Exercise
Lay out the data listing below as a Markdown table with the columns "n" and "Line," giving each nonblank line its own row.

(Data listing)
────────

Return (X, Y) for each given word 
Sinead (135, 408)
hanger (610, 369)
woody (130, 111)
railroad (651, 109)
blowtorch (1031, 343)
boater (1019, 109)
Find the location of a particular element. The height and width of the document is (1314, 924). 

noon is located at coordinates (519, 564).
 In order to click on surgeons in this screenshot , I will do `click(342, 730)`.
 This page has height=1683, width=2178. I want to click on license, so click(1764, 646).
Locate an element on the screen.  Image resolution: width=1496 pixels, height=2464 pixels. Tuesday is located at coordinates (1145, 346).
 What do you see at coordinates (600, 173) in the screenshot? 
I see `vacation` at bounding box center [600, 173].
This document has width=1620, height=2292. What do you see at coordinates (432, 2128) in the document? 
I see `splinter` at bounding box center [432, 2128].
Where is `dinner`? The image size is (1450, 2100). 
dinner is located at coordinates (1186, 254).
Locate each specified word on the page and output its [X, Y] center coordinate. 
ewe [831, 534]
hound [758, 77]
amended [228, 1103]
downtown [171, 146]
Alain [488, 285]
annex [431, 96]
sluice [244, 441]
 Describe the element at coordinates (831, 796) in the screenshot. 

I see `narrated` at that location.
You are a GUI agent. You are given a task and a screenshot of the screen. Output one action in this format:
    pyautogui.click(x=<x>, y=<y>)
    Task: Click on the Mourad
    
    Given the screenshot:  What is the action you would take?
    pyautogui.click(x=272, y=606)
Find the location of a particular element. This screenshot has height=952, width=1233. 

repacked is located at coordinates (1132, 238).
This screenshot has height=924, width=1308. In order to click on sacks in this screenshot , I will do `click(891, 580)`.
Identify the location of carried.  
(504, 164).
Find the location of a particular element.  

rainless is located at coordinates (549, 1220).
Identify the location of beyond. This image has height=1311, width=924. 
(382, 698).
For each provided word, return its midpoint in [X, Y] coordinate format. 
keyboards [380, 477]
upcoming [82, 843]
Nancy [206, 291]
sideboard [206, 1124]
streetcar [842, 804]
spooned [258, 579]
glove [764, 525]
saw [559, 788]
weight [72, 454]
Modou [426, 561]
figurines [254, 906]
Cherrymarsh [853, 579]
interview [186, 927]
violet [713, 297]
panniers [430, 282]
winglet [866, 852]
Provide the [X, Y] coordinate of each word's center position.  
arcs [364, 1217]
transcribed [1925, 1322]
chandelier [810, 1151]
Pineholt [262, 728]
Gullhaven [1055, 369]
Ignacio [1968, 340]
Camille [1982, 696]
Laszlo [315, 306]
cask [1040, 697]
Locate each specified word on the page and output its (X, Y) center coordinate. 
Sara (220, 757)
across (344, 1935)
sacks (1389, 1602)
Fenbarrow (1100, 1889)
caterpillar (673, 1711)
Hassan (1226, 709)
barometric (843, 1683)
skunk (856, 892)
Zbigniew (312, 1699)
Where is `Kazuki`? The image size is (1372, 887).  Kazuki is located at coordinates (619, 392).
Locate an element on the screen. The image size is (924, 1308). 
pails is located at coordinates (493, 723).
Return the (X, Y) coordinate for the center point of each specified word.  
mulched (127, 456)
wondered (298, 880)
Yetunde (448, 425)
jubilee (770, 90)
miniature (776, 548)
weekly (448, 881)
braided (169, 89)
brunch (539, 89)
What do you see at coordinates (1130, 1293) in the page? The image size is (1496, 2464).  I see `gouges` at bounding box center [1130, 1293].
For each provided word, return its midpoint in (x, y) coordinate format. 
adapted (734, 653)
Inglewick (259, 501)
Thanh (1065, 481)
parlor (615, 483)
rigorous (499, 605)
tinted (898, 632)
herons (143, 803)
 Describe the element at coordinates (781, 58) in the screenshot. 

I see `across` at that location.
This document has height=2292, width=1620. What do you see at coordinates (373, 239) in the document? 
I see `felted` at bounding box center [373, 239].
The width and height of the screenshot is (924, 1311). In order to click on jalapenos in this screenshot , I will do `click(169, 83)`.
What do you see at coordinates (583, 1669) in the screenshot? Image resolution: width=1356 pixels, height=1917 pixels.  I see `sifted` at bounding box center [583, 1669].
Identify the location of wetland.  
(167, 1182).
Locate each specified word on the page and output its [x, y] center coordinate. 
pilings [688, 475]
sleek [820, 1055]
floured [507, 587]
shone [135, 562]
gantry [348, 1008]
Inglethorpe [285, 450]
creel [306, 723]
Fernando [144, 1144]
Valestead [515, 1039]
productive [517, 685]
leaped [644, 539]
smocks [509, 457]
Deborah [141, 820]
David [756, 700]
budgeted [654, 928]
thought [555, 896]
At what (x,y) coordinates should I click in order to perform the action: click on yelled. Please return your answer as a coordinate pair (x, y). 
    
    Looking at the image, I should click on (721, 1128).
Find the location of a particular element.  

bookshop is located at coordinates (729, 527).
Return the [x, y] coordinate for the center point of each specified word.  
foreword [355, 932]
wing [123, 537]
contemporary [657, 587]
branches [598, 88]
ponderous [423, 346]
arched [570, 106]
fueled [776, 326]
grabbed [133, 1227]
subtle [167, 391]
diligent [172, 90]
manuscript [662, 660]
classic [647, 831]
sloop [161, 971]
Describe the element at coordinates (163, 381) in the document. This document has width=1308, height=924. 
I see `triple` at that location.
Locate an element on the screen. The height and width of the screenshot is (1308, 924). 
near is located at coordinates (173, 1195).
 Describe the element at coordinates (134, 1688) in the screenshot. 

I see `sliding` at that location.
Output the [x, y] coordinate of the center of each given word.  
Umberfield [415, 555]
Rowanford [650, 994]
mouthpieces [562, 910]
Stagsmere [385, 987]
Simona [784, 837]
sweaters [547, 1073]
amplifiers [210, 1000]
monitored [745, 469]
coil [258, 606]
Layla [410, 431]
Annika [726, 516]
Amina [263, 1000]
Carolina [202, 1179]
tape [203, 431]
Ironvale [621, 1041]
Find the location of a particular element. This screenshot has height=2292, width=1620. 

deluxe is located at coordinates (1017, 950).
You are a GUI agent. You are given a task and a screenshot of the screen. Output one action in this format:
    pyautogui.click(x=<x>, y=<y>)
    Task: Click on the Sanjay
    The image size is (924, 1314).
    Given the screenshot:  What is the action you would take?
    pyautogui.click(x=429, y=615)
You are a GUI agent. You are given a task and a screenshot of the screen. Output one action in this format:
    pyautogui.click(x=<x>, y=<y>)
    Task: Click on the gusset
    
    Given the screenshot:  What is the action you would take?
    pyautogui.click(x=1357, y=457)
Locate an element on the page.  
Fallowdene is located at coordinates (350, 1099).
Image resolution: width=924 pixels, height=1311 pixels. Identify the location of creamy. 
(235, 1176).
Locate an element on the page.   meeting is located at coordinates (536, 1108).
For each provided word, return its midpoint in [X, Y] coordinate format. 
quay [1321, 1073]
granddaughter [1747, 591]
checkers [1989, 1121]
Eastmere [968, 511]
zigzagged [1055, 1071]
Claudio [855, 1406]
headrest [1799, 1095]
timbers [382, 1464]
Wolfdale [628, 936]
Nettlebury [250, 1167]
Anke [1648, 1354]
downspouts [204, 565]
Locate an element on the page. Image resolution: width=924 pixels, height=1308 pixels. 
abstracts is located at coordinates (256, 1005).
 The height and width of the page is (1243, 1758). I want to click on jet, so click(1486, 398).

────────

Task output
| n | Line |
|---|---|
| 1 | Return (X, Y) for each given word  |
| 2 | Sinead (135, 408) |
| 3 | hanger (610, 369) |
| 4 | woody (130, 111) |
| 5 | railroad (651, 109) |
| 6 | blowtorch (1031, 343) |
| 7 | boater (1019, 109) |
| 8 | Find the location of a particular element. The height and width of the document is (1314, 924).  |
| 9 | noon is located at coordinates (519, 564). |
| 10 |  In order to click on surgeons in this screenshot , I will do `click(342, 730)`. |
| 11 |  This page has height=1683, width=2178. I want to click on license, so click(1764, 646). |
| 12 | Locate an element on the screen.  Image resolution: width=1496 pixels, height=2464 pixels. Tuesday is located at coordinates (1145, 346). |
| 13 |  What do you see at coordinates (600, 173) in the screenshot?  |
| 14 | I see `vacation` at bounding box center [600, 173]. |
| 15 | This document has width=1620, height=2292. What do you see at coordinates (432, 2128) in the document?  |
| 16 | I see `splinter` at bounding box center [432, 2128]. |
| 17 | Where is `dinner`? The image size is (1450, 2100).  |
| 18 | dinner is located at coordinates (1186, 254). |
| 19 | Locate each specified word on the page and output its [X, Y] center coordinate.  |
| 20 | ewe [831, 534] |
| 21 | hound [758, 77] |
| 22 | amended [228, 1103] |
| 23 | downtown [171, 146] |
| 24 | Alain [488, 285] |
| 25 | annex [431, 96] |
| 26 | sluice [244, 441] |
| 27 |  Describe the element at coordinates (831, 796) in the screenshot.  |
| 28 | I see `narrated` at that location. |
| 29 | You are a GUI agent. You are given a task and a screenshot of the screen. Output one action in this format: |
| 30 |     pyautogui.click(x=<x>, y=<y>) |
| 31 |     Task: Click on the Mourad |
| 32 |     Given the screenshot:  What is the action you would take? |
| 33 |     pyautogui.click(x=272, y=606) |
| 34 | Find the location of a particular element. This screenshot has height=952, width=1233.  |
| 35 | repacked is located at coordinates (1132, 238). |
| 36 | This screenshot has height=924, width=1308. In order to click on sacks in this screenshot , I will do `click(891, 580)`. |
| 37 | Identify the location of carried.   |
| 38 | (504, 164). |
| 39 | Find the location of a particular element.   |
| 40 | rainless is located at coordinates (549, 1220). |
| 41 | Identify the location of beyond. This image has height=1311, width=924.  |
| 42 | (382, 698). |
| 43 | For each provided word, return its midpoint in [X, Y] coordinate format.  |
| 44 | keyboards [380, 477] |
| 45 | upcoming [82, 843] |
| 46 | Nancy [206, 291] |
| 47 | sideboard [206, 1124] |
| 48 | streetcar [842, 804] |
| 49 | spooned [258, 579] |
| 50 | glove [764, 525] |
| 51 | saw [559, 788] |
| 52 | weight [72, 454] |
| 53 | Modou [426, 561] |
| 54 | figurines [254, 906] |
| 55 | Cherrymarsh [853, 579] |
| 56 | interview [186, 927] |
| 57 | violet [713, 297] |
| 58 | panniers [430, 282] |
| 59 | winglet [866, 852] |
| 60 | Provide the [X, Y] coordinate of each word's center position.   |
| 61 | arcs [364, 1217] |
| 62 | transcribed [1925, 1322] |
| 63 | chandelier [810, 1151] |
| 64 | Pineholt [262, 728] |
| 65 | Gullhaven [1055, 369] |
| 66 | Ignacio [1968, 340] |
| 67 | Camille [1982, 696] |
| 68 | Laszlo [315, 306] |
| 69 | cask [1040, 697] |
| 70 | Locate each specified word on the page and output its (X, Y) center coordinate.  |
| 71 | Sara (220, 757) |
| 72 | across (344, 1935) |
| 73 | sacks (1389, 1602) |
| 74 | Fenbarrow (1100, 1889) |
| 75 | caterpillar (673, 1711) |
| 76 | Hassan (1226, 709) |
| 77 | barometric (843, 1683) |
| 78 | skunk (856, 892) |
| 79 | Zbigniew (312, 1699) |
| 80 | Where is `Kazuki`? The image size is (1372, 887).  Kazuki is located at coordinates (619, 392). |
| 81 | Locate an element on the screen. The image size is (924, 1308).  |
| 82 | pails is located at coordinates (493, 723). |
| 83 | Return the (X, Y) coordinate for the center point of each specified word.   |
| 84 | mulched (127, 456) |
| 85 | wondered (298, 880) |
| 86 | Yetunde (448, 425) |
| 87 | jubilee (770, 90) |
| 88 | miniature (776, 548) |
| 89 | weekly (448, 881) |
| 90 | braided (169, 89) |
| 91 | brunch (539, 89) |
| 92 | What do you see at coordinates (1130, 1293) in the page? The image size is (1496, 2464).  I see `gouges` at bounding box center [1130, 1293]. |
| 93 | For each provided word, return its midpoint in (x, y) coordinate format.  |
| 94 | adapted (734, 653) |
| 95 | Inglewick (259, 501) |
| 96 | Thanh (1065, 481) |
| 97 | parlor (615, 483) |
| 98 | rigorous (499, 605) |
| 99 | tinted (898, 632) |
| 100 | herons (143, 803) |
| 101 |  Describe the element at coordinates (781, 58) in the screenshot.  |
| 102 | I see `across` at that location. |
| 103 | This document has height=2292, width=1620. What do you see at coordinates (373, 239) in the document?  |
| 104 | I see `felted` at bounding box center [373, 239]. |
| 105 | The width and height of the screenshot is (924, 1311). In order to click on jalapenos in this screenshot , I will do `click(169, 83)`. |
| 106 | What do you see at coordinates (583, 1669) in the screenshot? Image resolution: width=1356 pixels, height=1917 pixels.  I see `sifted` at bounding box center [583, 1669]. |
| 107 | Identify the location of wetland.   |
| 108 | (167, 1182). |
| 109 | Locate each specified word on the page and output its [x, y] center coordinate.  |
| 110 | pilings [688, 475] |
| 111 | sleek [820, 1055] |
| 112 | floured [507, 587] |
| 113 | shone [135, 562] |
| 114 | gantry [348, 1008] |
| 115 | Inglethorpe [285, 450] |
| 116 | creel [306, 723] |
| 117 | Fernando [144, 1144] |
| 118 | Valestead [515, 1039] |
| 119 | productive [517, 685] |
| 120 | leaped [644, 539] |
| 121 | smocks [509, 457] |
| 122 | Deborah [141, 820] |
| 123 | David [756, 700] |
| 124 | budgeted [654, 928] |
| 125 | thought [555, 896] |
| 126 | At what (x,y) coordinates should I click in order to perform the action: click on yelled. Please return your answer as a coordinate pair (x, y).  |
| 127 |     Looking at the image, I should click on (721, 1128). |
| 128 | Find the location of a particular element.   |
| 129 | bookshop is located at coordinates (729, 527). |
| 130 | Return the [x, y] coordinate for the center point of each specified word.   |
| 131 | foreword [355, 932] |
| 132 | wing [123, 537] |
| 133 | contemporary [657, 587] |
| 134 | branches [598, 88] |
| 135 | ponderous [423, 346] |
| 136 | arched [570, 106] |
| 137 | fueled [776, 326] |
| 138 | grabbed [133, 1227] |
| 139 | subtle [167, 391] |
| 140 | diligent [172, 90] |
| 141 | manuscript [662, 660] |
| 142 | classic [647, 831] |
| 143 | sloop [161, 971] |
| 144 | Describe the element at coordinates (163, 381) in the document. This document has width=1308, height=924.  |
| 145 | I see `triple` at that location. |
| 146 | Locate an element on the screen. The height and width of the screenshot is (1308, 924).  |
| 147 | near is located at coordinates (173, 1195). |
| 148 |  Describe the element at coordinates (134, 1688) in the screenshot.  |
| 149 | I see `sliding` at that location. |
| 150 | Output the [x, y] coordinate of the center of each given word.   |
| 151 | Umberfield [415, 555] |
| 152 | Rowanford [650, 994] |
| 153 | mouthpieces [562, 910] |
| 154 | Stagsmere [385, 987] |
| 155 | Simona [784, 837] |
| 156 | sweaters [547, 1073] |
| 157 | amplifiers [210, 1000] |
| 158 | monitored [745, 469] |
| 159 | coil [258, 606] |
| 160 | Layla [410, 431] |
| 161 | Annika [726, 516] |
| 162 | Amina [263, 1000] |
| 163 | Carolina [202, 1179] |
| 164 | tape [203, 431] |
| 165 | Ironvale [621, 1041] |
| 166 | Find the location of a particular element. This screenshot has height=2292, width=1620.  |
| 167 | deluxe is located at coordinates (1017, 950). |
| 168 | You are a GUI agent. You are given a task and a screenshot of the screen. Output one action in this format: |
| 169 |     pyautogui.click(x=<x>, y=<y>) |
| 170 |     Task: Click on the Sanjay |
| 171 |     The image size is (924, 1314). |
| 172 |     Given the screenshot:  What is the action you would take? |
| 173 |     pyautogui.click(x=429, y=615) |
| 174 | You are a GUI agent. You are given a task and a screenshot of the screen. Output one action in this format: |
| 175 |     pyautogui.click(x=<x>, y=<y>) |
| 176 |     Task: Click on the gusset |
| 177 |     Given the screenshot:  What is the action you would take? |
| 178 |     pyautogui.click(x=1357, y=457) |
| 179 | Locate an element on the page.   |
| 180 | Fallowdene is located at coordinates (350, 1099). |
| 181 | Image resolution: width=924 pixels, height=1311 pixels. Identify the location of creamy.  |
| 182 | (235, 1176). |
| 183 | Locate an element on the page.   meeting is located at coordinates (536, 1108). |
| 184 | For each provided word, return its midpoint in [X, Y] coordinate format.  |
| 185 | quay [1321, 1073] |
| 186 | granddaughter [1747, 591] |
| 187 | checkers [1989, 1121] |
| 188 | Eastmere [968, 511] |
| 189 | zigzagged [1055, 1071] |
| 190 | Claudio [855, 1406] |
| 191 | headrest [1799, 1095] |
| 192 | timbers [382, 1464] |
| 193 | Wolfdale [628, 936] |
| 194 | Nettlebury [250, 1167] |
| 195 | Anke [1648, 1354] |
| 196 | downspouts [204, 565] |
| 197 | Locate an element on the page. Image resolution: width=924 pixels, height=1308 pixels.  |
| 198 | abstracts is located at coordinates (256, 1005). |
| 199 |  The height and width of the page is (1243, 1758). I want to click on jet, so click(1486, 398). |